*EXERCISE INPUT*
------------------------------------------------------------------------

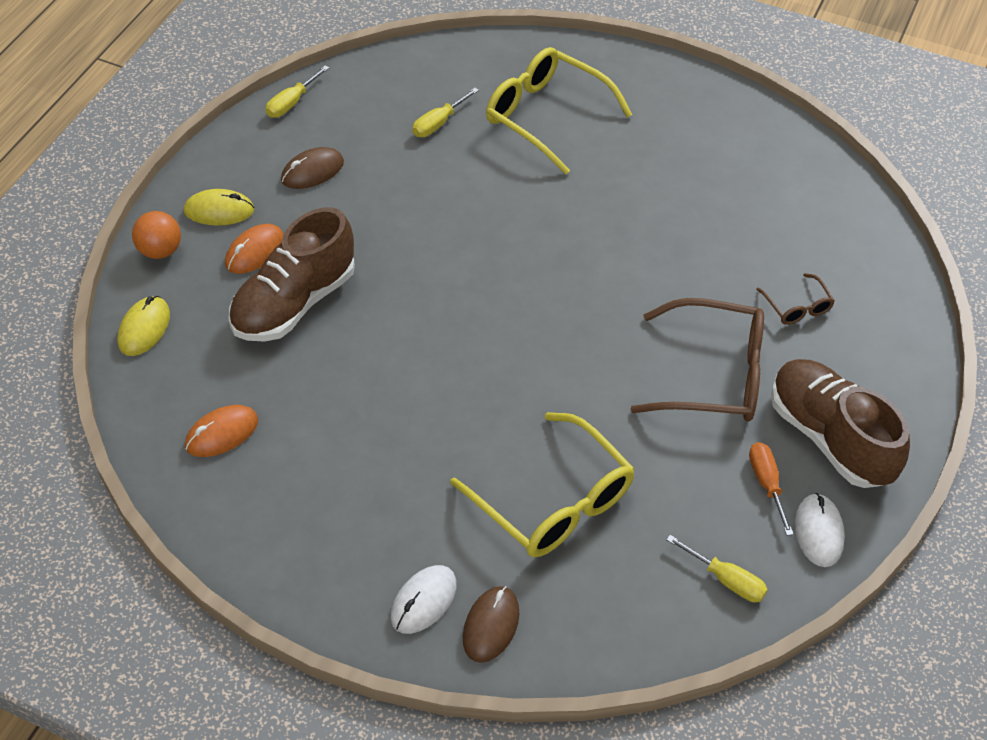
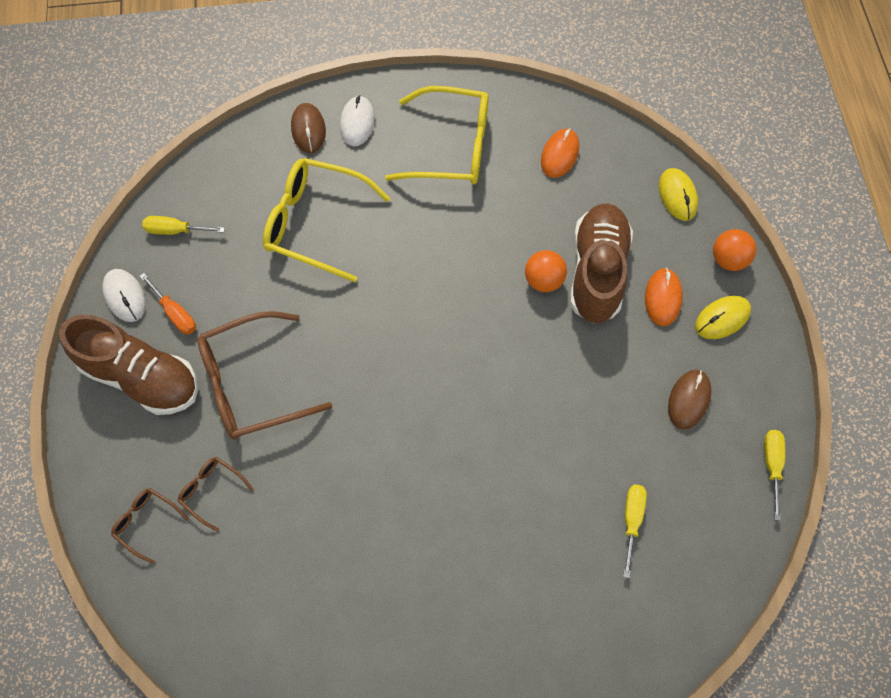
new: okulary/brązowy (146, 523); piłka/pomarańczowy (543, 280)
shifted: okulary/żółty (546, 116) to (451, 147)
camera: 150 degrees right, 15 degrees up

------------------------------------------------------------------------

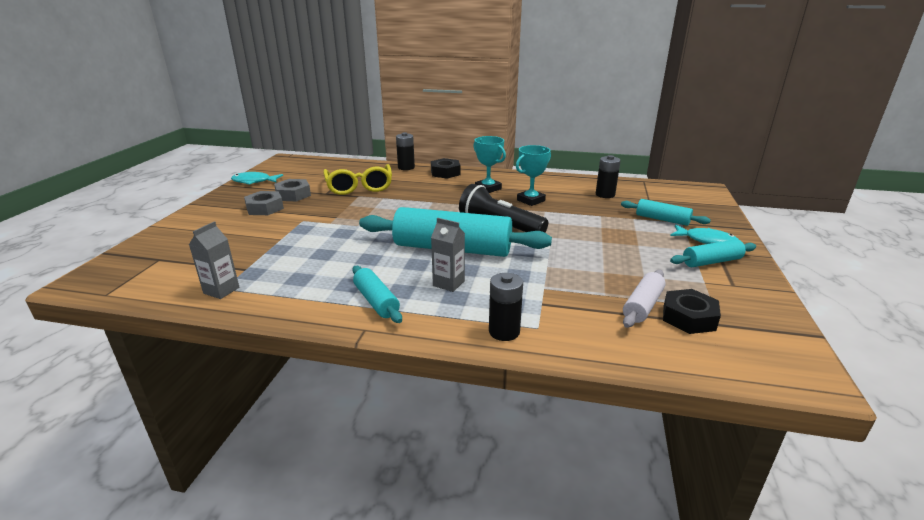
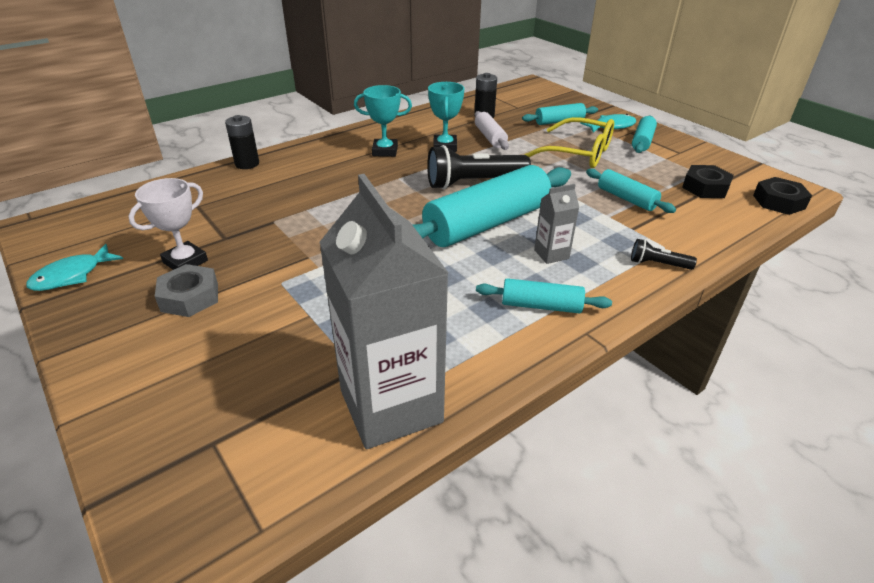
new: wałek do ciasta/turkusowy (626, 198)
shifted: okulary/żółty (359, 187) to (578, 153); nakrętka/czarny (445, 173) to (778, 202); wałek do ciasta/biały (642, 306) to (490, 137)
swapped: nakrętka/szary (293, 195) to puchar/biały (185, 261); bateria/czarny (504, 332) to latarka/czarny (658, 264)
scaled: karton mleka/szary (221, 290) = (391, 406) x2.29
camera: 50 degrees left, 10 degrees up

------------------------------------------------------------------------

*WHAT YOU ARE ASKED TO DO*
What do the lines above say from the one containing "new: okulary/brązowy (146, 523);" down to the one containing "camera: 150 degrees right, 15 degrees up"? Return them exactly, both end lines included, and only them.

*OUTPUT OF THE EXERCISE*
new: okulary/brązowy (146, 523); piłka/pomarańczowy (543, 280)
shifted: okulary/żółty (546, 116) to (451, 147)
camera: 150 degrees right, 15 degrees up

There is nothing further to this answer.